[Object correspondence data]
::::::::
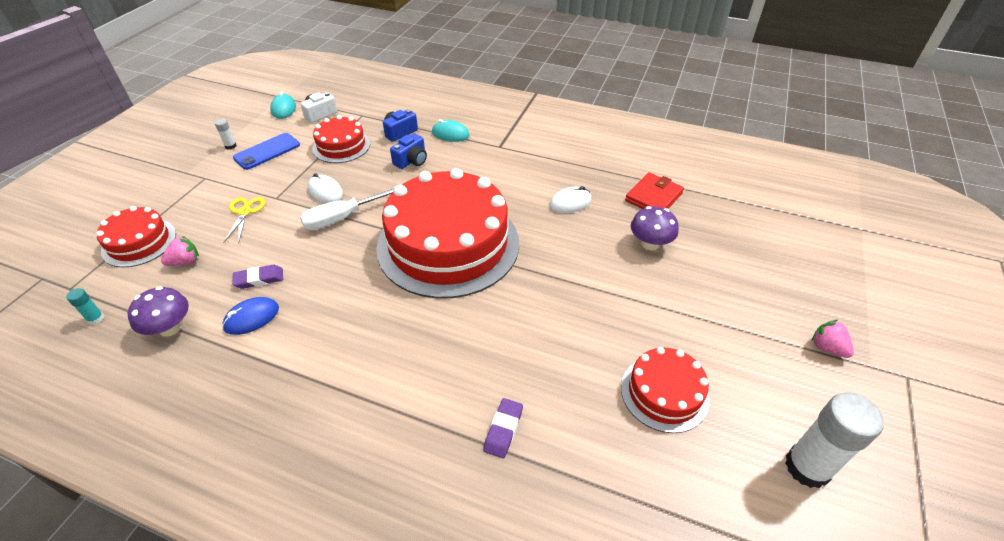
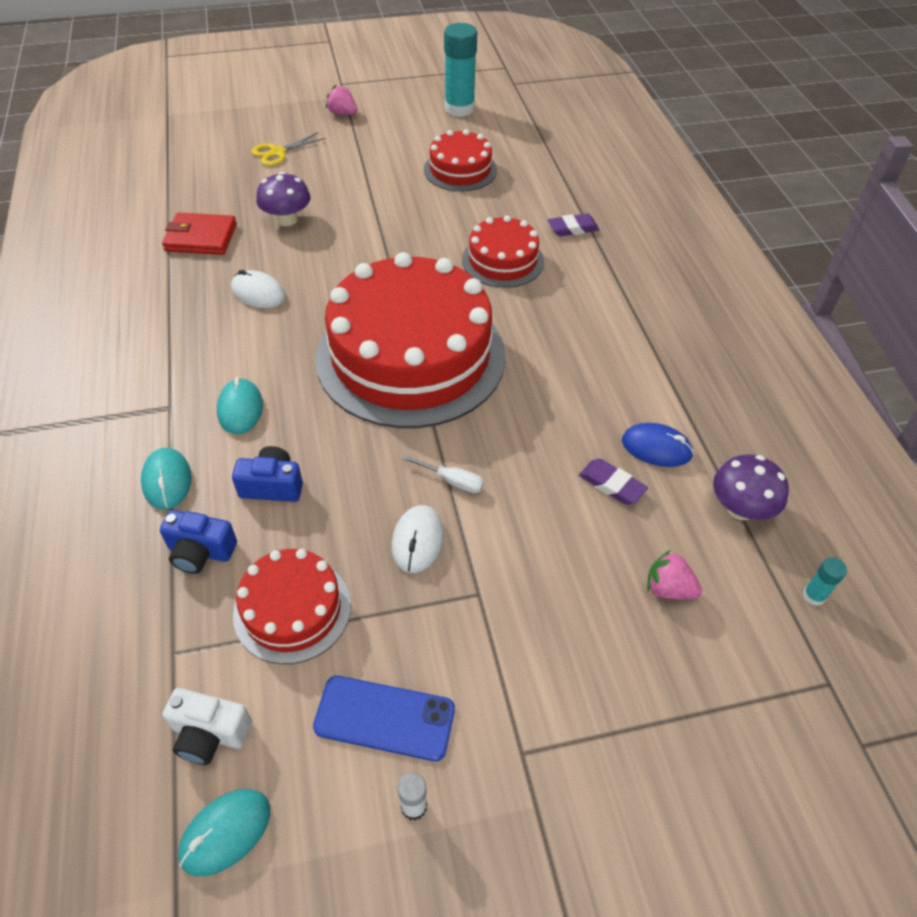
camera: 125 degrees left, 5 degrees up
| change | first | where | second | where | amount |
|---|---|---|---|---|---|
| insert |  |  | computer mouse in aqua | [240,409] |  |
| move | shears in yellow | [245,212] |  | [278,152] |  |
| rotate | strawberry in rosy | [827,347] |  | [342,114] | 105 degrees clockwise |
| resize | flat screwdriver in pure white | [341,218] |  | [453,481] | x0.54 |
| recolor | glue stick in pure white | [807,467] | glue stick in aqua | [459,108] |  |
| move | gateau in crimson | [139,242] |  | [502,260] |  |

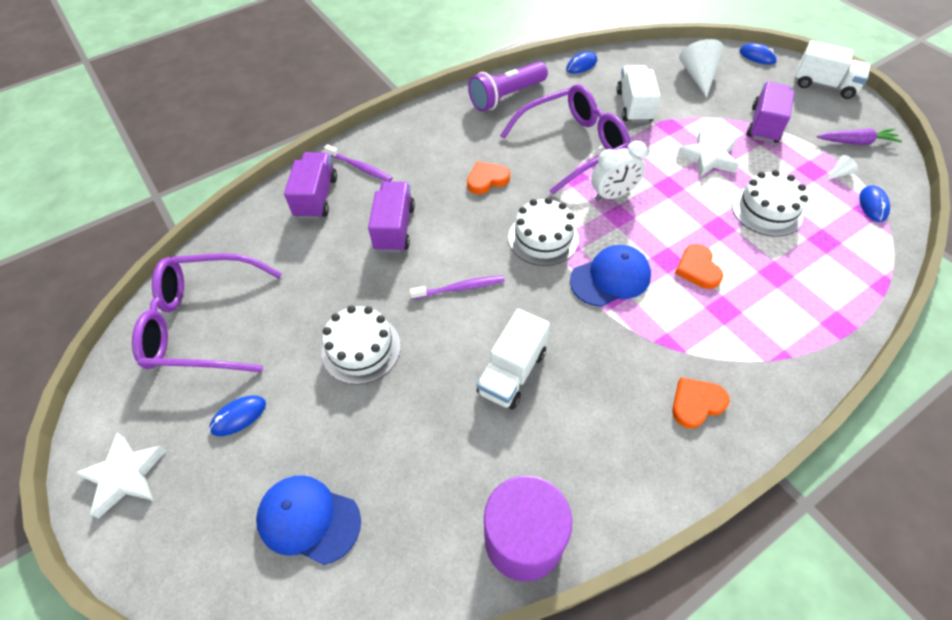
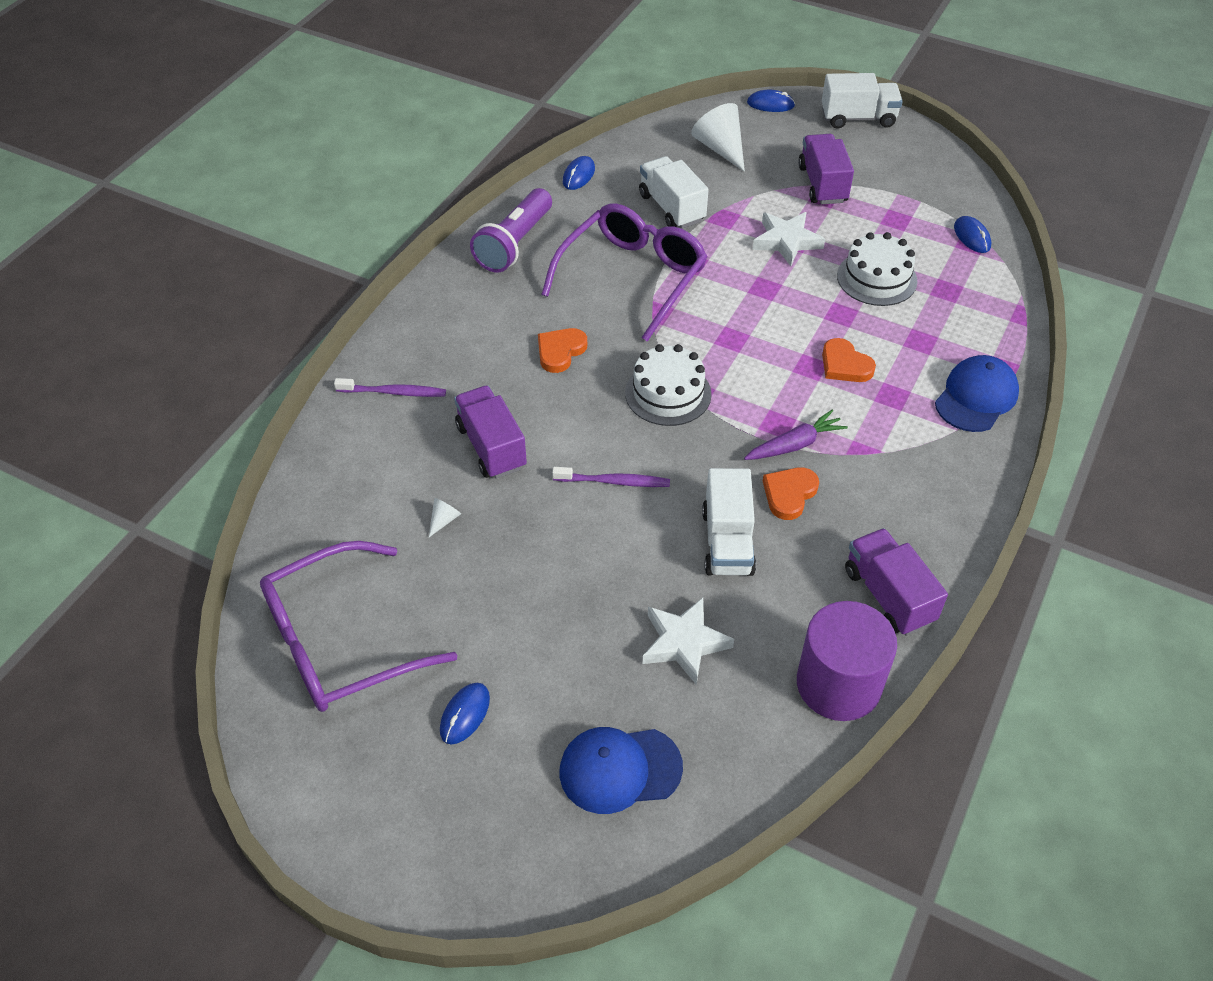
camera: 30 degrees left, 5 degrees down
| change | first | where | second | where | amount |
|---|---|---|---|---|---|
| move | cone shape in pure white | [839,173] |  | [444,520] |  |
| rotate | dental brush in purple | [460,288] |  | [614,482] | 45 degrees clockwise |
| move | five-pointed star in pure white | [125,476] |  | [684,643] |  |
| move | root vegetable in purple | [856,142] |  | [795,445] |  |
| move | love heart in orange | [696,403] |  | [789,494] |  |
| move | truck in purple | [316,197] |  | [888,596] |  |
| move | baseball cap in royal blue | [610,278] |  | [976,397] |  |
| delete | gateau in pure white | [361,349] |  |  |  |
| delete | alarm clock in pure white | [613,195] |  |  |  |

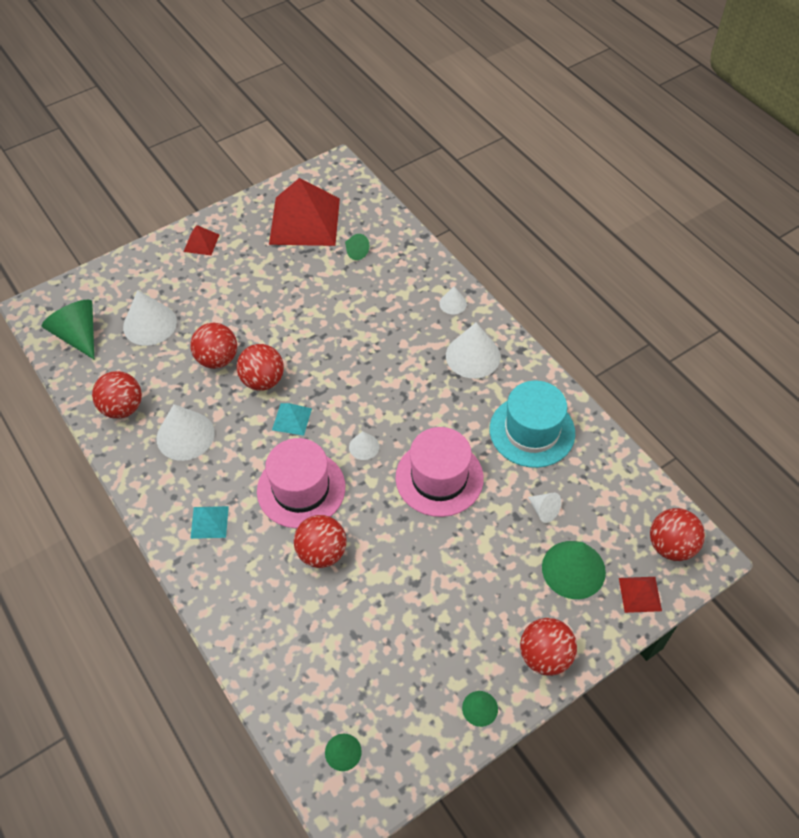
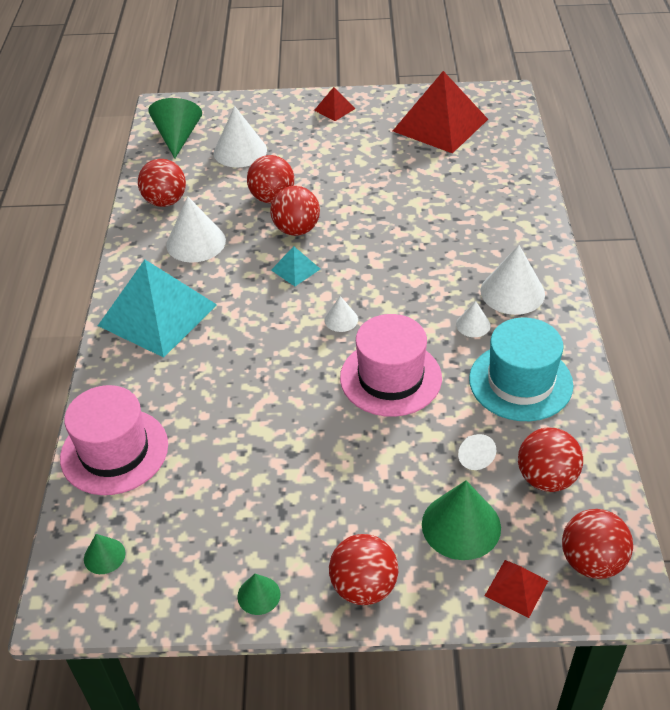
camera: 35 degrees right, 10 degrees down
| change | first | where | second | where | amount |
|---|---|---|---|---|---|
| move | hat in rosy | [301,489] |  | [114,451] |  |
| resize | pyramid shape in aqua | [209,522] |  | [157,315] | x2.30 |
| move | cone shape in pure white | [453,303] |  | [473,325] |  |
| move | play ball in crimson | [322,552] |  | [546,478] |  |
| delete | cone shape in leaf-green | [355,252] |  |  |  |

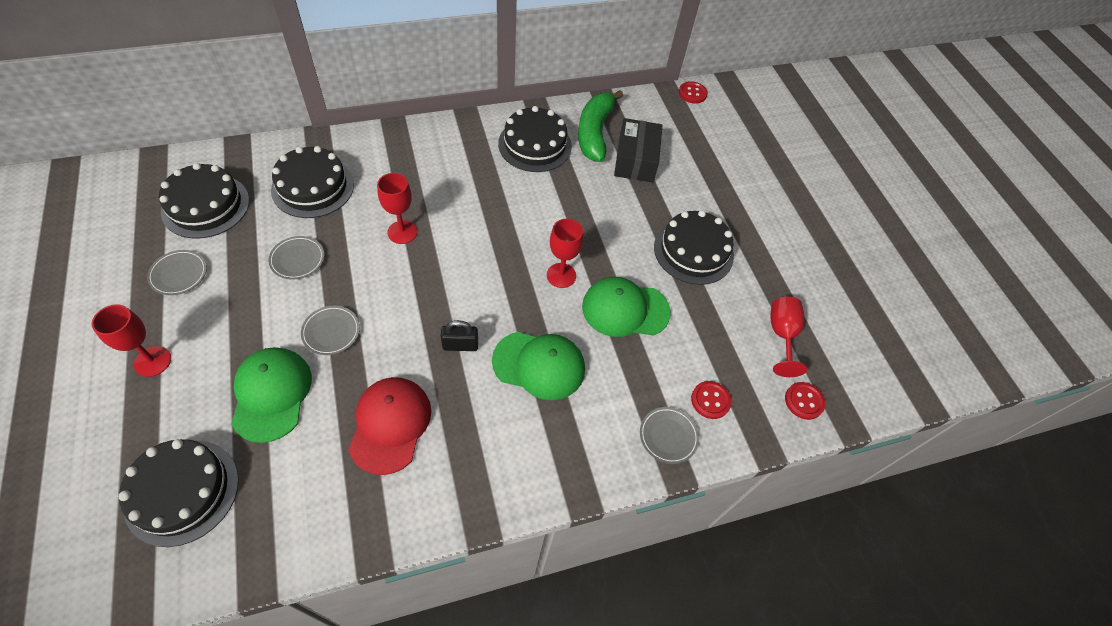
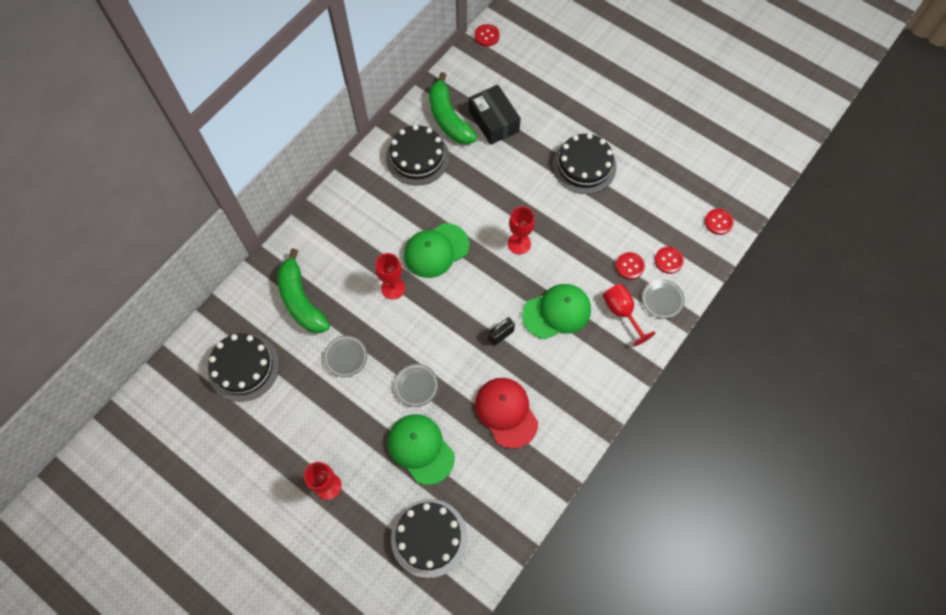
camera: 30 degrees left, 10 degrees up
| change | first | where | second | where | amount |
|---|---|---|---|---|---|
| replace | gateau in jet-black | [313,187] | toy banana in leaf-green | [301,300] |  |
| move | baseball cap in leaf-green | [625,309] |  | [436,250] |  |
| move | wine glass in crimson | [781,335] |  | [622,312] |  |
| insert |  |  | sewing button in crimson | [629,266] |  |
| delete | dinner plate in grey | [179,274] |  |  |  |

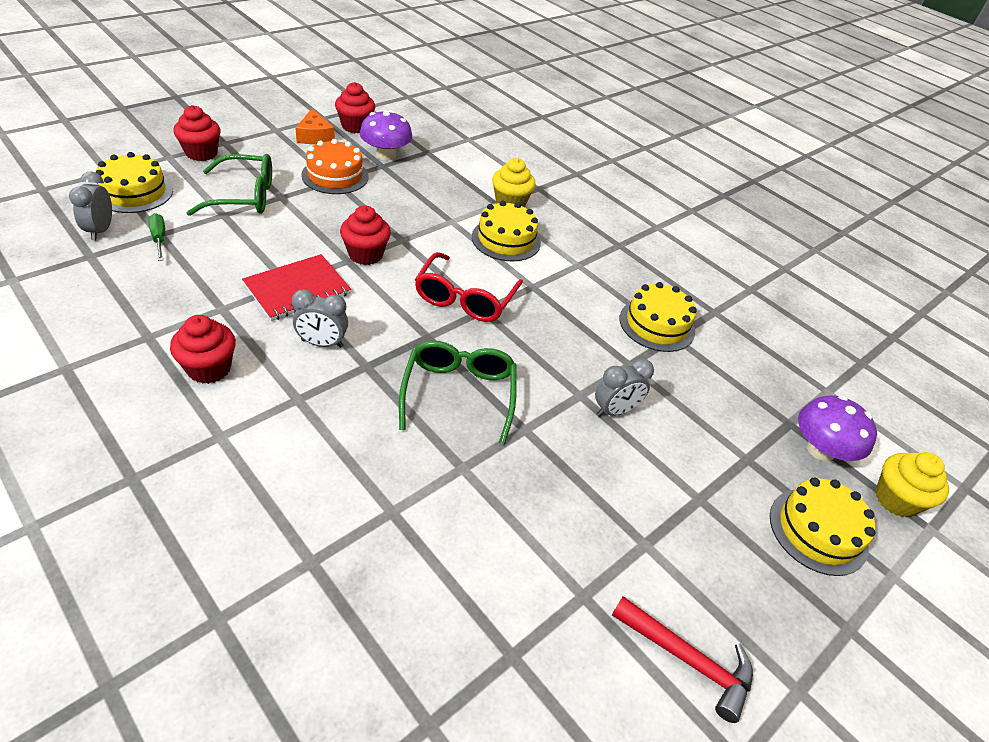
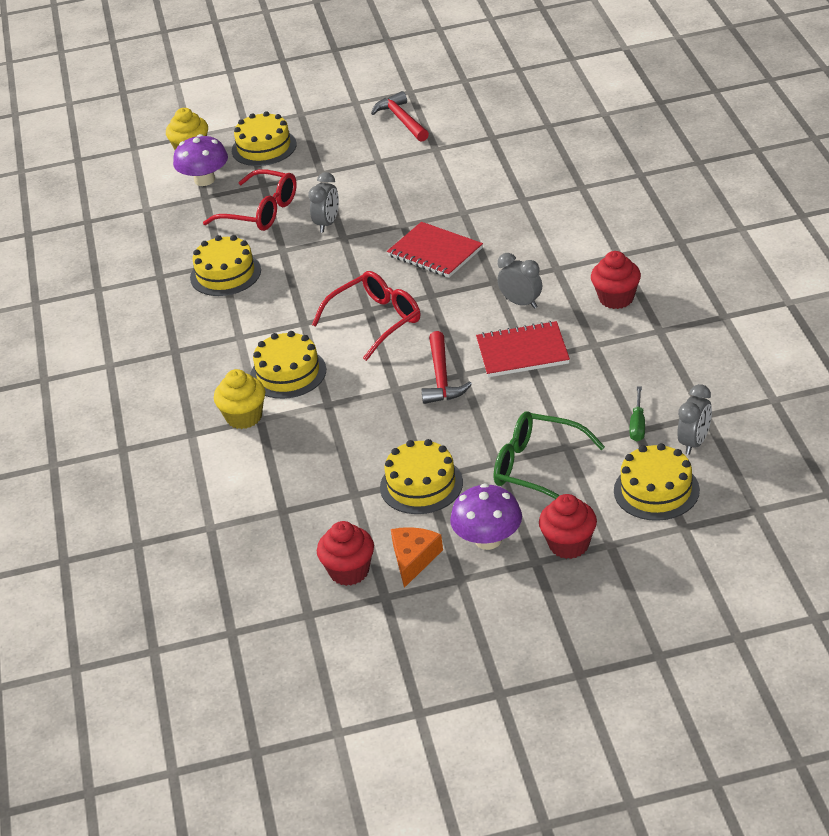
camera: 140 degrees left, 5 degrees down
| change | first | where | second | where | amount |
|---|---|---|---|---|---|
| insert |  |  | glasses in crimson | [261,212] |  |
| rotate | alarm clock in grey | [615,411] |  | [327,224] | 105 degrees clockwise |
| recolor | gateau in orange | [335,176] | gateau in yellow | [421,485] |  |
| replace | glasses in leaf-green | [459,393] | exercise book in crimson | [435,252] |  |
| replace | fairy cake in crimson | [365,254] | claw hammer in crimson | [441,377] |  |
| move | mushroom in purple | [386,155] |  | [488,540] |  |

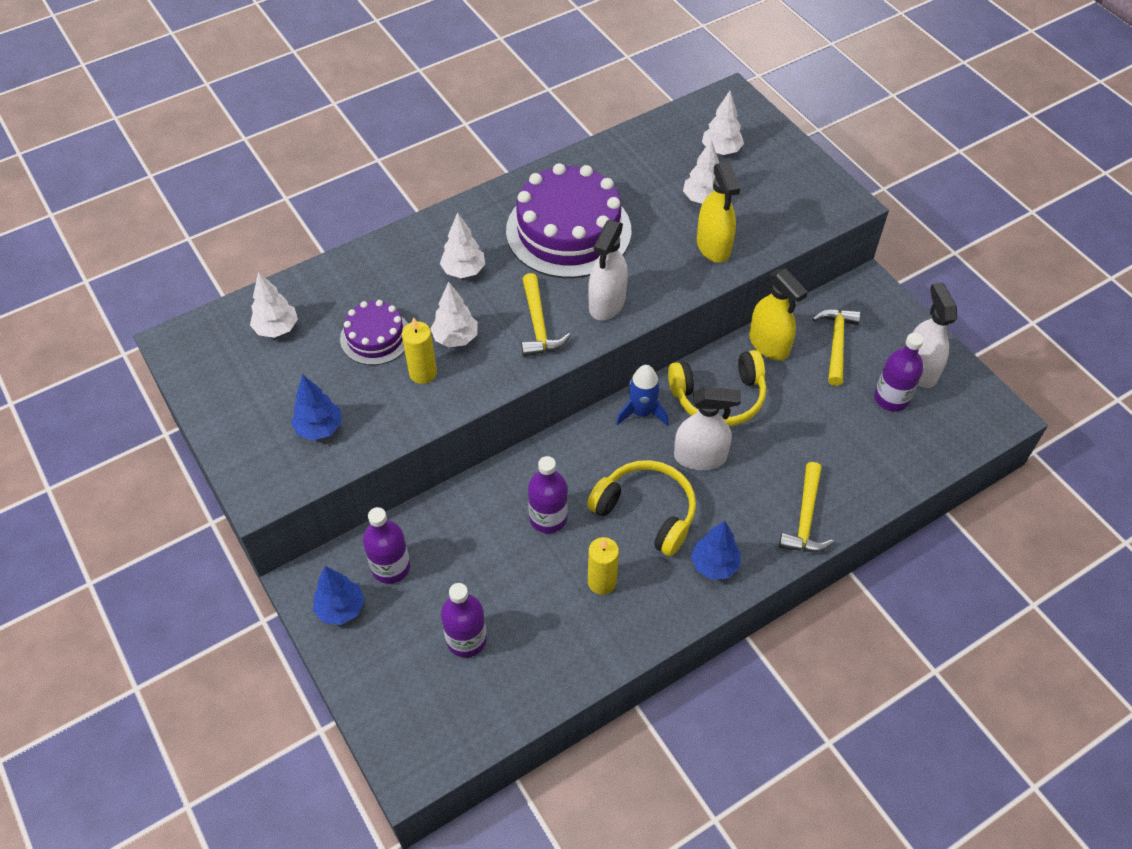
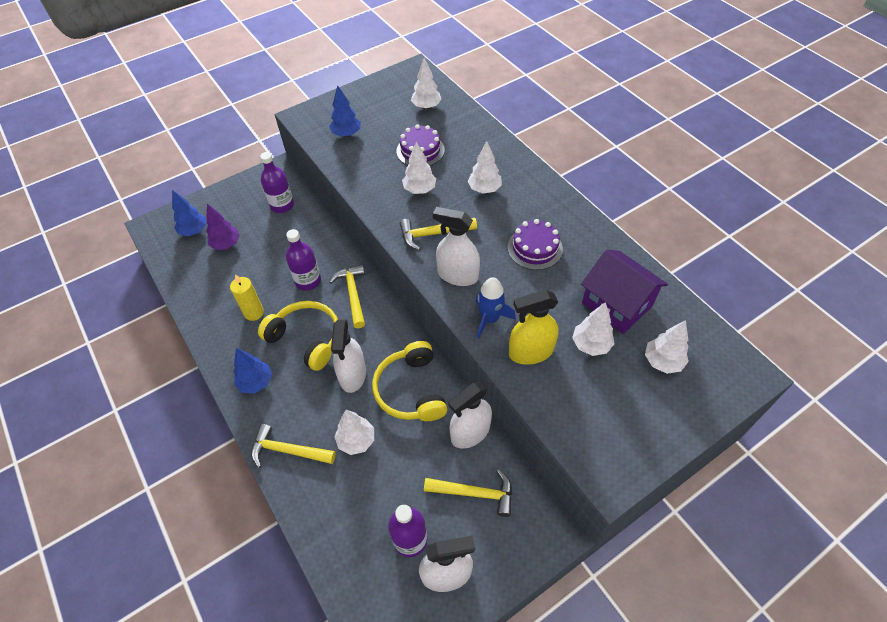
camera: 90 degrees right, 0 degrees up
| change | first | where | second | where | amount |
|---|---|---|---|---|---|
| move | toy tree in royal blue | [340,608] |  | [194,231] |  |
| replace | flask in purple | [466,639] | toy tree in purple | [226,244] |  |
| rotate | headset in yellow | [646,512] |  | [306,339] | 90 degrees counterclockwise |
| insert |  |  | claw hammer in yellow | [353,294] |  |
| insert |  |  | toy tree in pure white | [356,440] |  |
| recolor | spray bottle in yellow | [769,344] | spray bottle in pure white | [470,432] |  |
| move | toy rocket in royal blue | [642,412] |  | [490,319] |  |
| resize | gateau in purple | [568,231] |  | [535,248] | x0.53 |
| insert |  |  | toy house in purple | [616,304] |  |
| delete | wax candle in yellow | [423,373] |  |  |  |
::::::::
What you are asked to do> Return exactly the lines above from the line that has "[453,481] | x0.54 |" through the line that has "recolor | glue", inclusive, and nothing else.

Result for this exercise>
| resize | flat screwdriver in pure white | [341,218] |  | [453,481] | x0.54 |
| recolor | glue stick in pure white | [807,467] | glue stick in aqua | [459,108] |  |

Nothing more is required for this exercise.